● **Task**
Using the listing below, copy exactly the lines from the one containing "pink fork: 6 -> 9" to the one containing "turquoise rolling pin: 8 -> 6", both lines included, and no others.

● **Information supplied**
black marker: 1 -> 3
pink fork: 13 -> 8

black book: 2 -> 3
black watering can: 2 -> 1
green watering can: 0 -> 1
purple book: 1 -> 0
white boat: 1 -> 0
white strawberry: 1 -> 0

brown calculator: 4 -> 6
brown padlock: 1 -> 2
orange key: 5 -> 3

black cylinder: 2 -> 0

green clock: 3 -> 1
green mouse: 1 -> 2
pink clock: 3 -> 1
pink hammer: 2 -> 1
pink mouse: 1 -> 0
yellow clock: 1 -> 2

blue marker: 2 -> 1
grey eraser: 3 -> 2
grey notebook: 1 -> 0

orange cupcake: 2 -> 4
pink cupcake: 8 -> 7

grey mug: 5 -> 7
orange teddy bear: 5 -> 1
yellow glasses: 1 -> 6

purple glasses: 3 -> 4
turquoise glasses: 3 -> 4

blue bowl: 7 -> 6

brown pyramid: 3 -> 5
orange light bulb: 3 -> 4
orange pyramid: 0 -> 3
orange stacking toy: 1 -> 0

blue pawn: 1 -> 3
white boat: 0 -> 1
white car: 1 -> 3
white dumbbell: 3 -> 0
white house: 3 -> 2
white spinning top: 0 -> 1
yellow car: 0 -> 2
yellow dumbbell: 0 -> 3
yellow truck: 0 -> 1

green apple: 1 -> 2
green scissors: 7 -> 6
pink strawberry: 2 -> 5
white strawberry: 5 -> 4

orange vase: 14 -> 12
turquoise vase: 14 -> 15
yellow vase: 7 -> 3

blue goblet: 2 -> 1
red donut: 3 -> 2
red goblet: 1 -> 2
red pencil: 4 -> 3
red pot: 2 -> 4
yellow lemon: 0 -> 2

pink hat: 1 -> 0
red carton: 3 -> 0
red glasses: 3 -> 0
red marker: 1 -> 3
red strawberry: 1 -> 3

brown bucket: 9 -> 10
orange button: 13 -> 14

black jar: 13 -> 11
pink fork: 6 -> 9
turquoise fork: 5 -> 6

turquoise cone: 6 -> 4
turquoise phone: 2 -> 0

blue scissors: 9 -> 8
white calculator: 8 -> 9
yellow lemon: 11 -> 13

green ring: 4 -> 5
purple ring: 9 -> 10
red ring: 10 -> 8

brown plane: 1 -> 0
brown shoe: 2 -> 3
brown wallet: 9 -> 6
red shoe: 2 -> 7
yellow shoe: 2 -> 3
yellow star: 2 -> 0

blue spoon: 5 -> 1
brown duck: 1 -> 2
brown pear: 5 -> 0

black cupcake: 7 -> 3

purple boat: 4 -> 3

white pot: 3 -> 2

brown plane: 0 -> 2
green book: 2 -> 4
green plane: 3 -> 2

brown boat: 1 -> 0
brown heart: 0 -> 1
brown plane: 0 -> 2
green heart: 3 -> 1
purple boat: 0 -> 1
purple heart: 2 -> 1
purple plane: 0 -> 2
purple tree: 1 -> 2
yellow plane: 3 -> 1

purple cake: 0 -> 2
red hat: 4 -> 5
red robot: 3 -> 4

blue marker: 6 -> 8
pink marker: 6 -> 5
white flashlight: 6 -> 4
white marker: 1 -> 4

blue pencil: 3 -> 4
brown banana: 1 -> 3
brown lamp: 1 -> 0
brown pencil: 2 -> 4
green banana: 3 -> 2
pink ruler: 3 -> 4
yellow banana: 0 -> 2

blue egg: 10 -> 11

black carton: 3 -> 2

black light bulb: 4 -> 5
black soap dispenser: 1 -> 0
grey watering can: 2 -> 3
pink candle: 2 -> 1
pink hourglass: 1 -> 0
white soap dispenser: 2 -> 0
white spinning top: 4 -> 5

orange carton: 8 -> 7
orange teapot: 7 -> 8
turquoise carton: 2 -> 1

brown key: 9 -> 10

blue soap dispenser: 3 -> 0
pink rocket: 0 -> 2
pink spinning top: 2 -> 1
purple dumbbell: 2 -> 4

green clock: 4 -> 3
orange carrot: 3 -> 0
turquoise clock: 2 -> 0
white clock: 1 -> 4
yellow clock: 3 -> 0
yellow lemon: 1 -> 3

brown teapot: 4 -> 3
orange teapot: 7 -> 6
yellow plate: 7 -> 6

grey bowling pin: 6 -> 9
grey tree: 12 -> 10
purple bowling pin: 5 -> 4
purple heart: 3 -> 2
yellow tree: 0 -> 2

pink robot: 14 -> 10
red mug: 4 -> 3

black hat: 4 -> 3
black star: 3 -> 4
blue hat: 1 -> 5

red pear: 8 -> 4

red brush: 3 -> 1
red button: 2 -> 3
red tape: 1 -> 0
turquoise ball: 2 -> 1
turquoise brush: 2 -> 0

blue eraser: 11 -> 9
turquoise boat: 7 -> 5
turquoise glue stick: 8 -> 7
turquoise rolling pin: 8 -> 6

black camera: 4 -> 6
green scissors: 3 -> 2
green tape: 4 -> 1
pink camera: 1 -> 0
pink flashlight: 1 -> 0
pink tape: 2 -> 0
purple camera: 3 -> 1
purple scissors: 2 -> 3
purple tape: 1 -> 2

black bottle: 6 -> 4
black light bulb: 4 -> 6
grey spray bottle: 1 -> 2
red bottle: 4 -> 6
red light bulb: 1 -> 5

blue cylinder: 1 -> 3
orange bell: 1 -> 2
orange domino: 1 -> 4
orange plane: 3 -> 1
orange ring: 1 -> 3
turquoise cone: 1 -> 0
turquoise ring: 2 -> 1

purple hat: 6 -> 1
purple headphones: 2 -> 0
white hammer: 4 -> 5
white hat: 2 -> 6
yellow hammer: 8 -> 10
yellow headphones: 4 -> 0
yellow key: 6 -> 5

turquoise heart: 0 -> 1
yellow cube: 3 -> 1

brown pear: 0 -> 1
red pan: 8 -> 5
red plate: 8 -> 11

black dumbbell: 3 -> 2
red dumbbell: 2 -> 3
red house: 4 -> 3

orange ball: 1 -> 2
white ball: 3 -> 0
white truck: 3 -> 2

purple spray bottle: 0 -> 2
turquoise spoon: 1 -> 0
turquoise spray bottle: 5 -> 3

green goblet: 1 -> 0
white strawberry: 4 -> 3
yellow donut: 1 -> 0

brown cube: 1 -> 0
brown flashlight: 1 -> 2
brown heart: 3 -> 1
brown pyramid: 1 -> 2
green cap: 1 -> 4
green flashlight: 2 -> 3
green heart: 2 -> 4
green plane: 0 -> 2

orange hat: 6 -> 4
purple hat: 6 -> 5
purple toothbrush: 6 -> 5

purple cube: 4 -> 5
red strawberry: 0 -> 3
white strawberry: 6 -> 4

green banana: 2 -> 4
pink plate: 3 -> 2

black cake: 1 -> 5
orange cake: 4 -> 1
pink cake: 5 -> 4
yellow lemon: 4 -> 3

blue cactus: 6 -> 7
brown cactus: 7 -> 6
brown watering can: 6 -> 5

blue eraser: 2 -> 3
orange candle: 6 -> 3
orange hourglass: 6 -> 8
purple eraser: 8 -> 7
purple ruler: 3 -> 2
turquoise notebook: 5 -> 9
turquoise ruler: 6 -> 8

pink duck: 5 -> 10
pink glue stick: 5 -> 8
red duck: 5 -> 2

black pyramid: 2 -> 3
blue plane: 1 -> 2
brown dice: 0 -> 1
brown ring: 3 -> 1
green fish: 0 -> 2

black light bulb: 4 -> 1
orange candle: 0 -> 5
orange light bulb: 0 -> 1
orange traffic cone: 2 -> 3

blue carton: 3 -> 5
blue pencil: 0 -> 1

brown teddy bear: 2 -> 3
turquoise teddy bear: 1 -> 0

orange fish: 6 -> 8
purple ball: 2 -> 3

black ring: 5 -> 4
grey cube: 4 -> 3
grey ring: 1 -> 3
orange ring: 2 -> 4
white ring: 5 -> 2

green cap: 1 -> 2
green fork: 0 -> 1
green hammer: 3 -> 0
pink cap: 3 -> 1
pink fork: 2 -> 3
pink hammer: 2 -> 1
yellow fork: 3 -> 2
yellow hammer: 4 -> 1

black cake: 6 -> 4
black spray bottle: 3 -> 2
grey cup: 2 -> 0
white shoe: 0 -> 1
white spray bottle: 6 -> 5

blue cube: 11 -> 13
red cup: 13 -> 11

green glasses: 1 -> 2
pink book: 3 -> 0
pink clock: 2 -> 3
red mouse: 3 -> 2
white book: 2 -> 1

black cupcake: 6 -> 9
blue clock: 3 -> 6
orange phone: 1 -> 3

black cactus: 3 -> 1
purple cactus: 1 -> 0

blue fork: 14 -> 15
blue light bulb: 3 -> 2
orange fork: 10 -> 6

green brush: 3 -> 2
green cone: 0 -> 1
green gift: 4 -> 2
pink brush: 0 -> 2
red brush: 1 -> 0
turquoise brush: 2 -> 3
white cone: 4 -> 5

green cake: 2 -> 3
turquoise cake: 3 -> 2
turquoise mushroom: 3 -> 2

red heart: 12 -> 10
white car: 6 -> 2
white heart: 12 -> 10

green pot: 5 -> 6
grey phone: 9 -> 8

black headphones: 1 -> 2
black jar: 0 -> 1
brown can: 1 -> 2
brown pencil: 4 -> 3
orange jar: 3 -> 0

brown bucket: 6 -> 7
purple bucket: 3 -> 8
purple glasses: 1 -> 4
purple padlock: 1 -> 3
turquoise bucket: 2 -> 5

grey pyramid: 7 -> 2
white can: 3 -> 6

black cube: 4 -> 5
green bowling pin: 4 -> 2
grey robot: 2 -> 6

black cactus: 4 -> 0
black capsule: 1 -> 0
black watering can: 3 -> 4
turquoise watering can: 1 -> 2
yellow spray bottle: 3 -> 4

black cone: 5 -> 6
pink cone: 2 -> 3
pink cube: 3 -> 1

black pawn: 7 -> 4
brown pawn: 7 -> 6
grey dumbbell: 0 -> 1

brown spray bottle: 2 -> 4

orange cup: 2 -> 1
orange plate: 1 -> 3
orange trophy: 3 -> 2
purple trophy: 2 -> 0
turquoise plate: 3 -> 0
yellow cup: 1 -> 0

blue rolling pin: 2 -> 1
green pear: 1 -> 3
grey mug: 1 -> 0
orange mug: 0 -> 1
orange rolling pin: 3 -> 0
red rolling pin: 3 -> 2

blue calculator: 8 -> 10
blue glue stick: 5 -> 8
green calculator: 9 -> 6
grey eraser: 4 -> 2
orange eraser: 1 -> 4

● **Task result**
pink fork: 6 -> 9
turquoise fork: 5 -> 6

turquoise cone: 6 -> 4
turquoise phone: 2 -> 0

blue scissors: 9 -> 8
white calculator: 8 -> 9
yellow lemon: 11 -> 13

green ring: 4 -> 5
purple ring: 9 -> 10
red ring: 10 -> 8

brown plane: 1 -> 0
brown shoe: 2 -> 3
brown wallet: 9 -> 6
red shoe: 2 -> 7
yellow shoe: 2 -> 3
yellow star: 2 -> 0

blue spoon: 5 -> 1
brown duck: 1 -> 2
brown pear: 5 -> 0

black cupcake: 7 -> 3

purple boat: 4 -> 3

white pot: 3 -> 2

brown plane: 0 -> 2
green book: 2 -> 4
green plane: 3 -> 2

brown boat: 1 -> 0
brown heart: 0 -> 1
brown plane: 0 -> 2
green heart: 3 -> 1
purple boat: 0 -> 1
purple heart: 2 -> 1
purple plane: 0 -> 2
purple tree: 1 -> 2
yellow plane: 3 -> 1

purple cake: 0 -> 2
red hat: 4 -> 5
red robot: 3 -> 4

blue marker: 6 -> 8
pink marker: 6 -> 5
white flashlight: 6 -> 4
white marker: 1 -> 4

blue pencil: 3 -> 4
brown banana: 1 -> 3
brown lamp: 1 -> 0
brown pencil: 2 -> 4
green banana: 3 -> 2
pink ruler: 3 -> 4
yellow banana: 0 -> 2

blue egg: 10 -> 11

black carton: 3 -> 2

black light bulb: 4 -> 5
black soap dispenser: 1 -> 0
grey watering can: 2 -> 3
pink candle: 2 -> 1
pink hourglass: 1 -> 0
white soap dispenser: 2 -> 0
white spinning top: 4 -> 5

orange carton: 8 -> 7
orange teapot: 7 -> 8
turquoise carton: 2 -> 1

brown key: 9 -> 10

blue soap dispenser: 3 -> 0
pink rocket: 0 -> 2
pink spinning top: 2 -> 1
purple dumbbell: 2 -> 4

green clock: 4 -> 3
orange carrot: 3 -> 0
turquoise clock: 2 -> 0
white clock: 1 -> 4
yellow clock: 3 -> 0
yellow lemon: 1 -> 3

brown teapot: 4 -> 3
orange teapot: 7 -> 6
yellow plate: 7 -> 6

grey bowling pin: 6 -> 9
grey tree: 12 -> 10
purple bowling pin: 5 -> 4
purple heart: 3 -> 2
yellow tree: 0 -> 2

pink robot: 14 -> 10
red mug: 4 -> 3

black hat: 4 -> 3
black star: 3 -> 4
blue hat: 1 -> 5

red pear: 8 -> 4

red brush: 3 -> 1
red button: 2 -> 3
red tape: 1 -> 0
turquoise ball: 2 -> 1
turquoise brush: 2 -> 0

blue eraser: 11 -> 9
turquoise boat: 7 -> 5
turquoise glue stick: 8 -> 7
turquoise rolling pin: 8 -> 6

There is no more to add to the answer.